Aim
Retype the records exactly, from their start through the line containing "Outline every building", with both ends included.
.....
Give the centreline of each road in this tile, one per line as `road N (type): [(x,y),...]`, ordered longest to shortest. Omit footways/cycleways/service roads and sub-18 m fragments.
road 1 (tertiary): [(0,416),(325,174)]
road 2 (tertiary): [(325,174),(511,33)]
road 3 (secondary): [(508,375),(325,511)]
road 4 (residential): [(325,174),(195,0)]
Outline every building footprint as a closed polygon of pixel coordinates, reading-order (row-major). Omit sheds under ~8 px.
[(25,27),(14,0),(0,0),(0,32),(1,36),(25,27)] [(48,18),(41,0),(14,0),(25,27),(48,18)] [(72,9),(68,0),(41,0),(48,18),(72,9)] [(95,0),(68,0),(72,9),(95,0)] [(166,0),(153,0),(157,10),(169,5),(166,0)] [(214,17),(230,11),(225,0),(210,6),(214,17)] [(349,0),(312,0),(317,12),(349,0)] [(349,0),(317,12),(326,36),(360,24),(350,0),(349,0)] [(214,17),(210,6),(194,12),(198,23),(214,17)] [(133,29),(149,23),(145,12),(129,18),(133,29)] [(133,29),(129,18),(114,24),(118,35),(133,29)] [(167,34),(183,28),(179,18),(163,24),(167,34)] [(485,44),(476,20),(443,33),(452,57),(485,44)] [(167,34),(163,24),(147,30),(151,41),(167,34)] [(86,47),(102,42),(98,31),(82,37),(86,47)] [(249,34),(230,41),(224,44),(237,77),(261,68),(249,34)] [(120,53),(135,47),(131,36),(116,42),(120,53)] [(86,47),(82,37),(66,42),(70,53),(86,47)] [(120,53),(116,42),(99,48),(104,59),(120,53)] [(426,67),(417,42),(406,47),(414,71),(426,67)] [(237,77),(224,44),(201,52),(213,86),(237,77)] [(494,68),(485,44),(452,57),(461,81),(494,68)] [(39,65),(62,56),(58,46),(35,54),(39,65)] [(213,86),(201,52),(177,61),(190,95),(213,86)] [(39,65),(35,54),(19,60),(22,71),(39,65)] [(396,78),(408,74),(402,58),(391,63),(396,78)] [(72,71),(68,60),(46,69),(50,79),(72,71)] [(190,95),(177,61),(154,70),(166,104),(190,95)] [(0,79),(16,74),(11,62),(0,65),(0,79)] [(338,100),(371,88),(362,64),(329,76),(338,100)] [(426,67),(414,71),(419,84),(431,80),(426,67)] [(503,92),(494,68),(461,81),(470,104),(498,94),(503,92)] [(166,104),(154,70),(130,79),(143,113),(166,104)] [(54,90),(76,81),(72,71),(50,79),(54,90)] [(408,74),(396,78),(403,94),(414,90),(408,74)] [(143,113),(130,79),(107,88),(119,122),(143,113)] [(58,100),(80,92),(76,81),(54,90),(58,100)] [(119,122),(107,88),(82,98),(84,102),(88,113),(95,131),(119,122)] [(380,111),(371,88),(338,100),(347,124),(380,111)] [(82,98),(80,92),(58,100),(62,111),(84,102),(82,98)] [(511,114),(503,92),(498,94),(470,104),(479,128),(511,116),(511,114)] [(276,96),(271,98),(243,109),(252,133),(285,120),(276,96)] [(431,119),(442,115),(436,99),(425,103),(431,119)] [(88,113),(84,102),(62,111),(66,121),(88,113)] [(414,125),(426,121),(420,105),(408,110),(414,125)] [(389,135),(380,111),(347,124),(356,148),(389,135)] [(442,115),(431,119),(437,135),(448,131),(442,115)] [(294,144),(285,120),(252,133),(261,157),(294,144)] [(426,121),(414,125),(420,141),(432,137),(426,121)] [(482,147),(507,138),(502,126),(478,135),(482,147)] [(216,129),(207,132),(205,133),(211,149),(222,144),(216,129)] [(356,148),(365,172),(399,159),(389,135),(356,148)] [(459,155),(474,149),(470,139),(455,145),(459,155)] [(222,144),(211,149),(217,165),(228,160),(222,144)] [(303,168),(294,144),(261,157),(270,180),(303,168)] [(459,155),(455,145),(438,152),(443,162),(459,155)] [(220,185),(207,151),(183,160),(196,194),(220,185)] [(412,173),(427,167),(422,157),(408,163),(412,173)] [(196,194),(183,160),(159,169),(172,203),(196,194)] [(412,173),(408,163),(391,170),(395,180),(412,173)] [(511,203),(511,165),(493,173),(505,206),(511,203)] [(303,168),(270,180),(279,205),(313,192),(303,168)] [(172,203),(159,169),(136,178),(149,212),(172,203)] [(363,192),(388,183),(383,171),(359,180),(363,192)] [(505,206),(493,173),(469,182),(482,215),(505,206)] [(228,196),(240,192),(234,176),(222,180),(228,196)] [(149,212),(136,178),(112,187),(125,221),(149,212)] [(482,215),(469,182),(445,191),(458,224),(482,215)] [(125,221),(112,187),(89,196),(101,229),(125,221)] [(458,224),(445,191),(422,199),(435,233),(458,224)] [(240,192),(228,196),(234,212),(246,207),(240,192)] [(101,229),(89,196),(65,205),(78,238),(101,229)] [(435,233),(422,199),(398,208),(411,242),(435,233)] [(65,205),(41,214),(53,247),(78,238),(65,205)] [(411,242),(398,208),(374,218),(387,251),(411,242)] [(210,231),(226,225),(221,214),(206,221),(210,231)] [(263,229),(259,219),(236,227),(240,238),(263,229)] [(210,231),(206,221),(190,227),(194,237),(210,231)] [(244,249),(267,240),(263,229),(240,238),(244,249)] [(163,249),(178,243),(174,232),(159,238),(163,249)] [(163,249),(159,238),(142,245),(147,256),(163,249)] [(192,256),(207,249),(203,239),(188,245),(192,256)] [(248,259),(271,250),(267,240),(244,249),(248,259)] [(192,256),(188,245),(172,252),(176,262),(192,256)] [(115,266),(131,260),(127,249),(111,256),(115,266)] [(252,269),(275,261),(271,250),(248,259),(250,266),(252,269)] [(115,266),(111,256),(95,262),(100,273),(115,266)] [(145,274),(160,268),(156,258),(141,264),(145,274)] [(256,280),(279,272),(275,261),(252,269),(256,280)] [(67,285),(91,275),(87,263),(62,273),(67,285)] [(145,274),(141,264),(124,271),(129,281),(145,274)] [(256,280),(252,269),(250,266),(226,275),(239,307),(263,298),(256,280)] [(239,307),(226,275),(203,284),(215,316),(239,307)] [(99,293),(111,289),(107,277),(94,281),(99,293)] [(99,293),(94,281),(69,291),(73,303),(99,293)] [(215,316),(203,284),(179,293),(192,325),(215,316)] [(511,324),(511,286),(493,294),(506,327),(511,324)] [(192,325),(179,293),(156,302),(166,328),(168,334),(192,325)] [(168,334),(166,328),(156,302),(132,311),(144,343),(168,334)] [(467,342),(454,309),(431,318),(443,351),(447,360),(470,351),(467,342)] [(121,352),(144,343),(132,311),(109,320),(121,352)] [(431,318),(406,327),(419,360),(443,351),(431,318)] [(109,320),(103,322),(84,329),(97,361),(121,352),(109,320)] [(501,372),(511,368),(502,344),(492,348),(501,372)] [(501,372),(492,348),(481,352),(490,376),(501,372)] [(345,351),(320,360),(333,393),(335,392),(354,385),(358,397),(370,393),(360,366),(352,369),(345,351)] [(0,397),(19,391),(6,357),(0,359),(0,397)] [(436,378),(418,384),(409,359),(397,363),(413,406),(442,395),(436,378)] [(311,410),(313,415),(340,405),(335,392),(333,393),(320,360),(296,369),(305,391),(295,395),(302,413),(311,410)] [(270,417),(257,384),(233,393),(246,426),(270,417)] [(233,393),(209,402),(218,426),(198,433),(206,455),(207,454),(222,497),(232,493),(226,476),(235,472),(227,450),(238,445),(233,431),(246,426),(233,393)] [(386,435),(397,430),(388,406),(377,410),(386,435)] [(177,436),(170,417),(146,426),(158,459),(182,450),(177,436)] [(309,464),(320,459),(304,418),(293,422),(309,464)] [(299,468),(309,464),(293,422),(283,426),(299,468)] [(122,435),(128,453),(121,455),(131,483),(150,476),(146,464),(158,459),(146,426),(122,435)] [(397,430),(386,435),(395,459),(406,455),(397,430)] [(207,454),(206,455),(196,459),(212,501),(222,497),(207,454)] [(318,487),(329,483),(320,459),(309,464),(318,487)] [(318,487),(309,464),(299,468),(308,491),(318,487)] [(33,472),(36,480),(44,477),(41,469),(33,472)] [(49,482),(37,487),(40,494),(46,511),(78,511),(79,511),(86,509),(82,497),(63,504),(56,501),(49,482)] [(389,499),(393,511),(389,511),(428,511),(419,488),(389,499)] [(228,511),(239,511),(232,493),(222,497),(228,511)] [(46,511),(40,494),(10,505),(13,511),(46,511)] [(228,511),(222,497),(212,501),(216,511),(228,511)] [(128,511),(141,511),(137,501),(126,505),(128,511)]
.....
Final answer
Give the centreline of each road in this tile, one per line as `road N (type): [(x,y),...]`, ordered longest to shortest. Omit footways/cycleways/service roads and sub-18 m fragments.
road 1 (tertiary): [(0,416),(325,174)]
road 2 (tertiary): [(325,174),(511,33)]
road 3 (secondary): [(508,375),(325,511)]
road 4 (residential): [(325,174),(195,0)]
Outline every building footprint as a closed polygon of pixel coordinates, reading-order (row-major). Omit sheds under ~8 px.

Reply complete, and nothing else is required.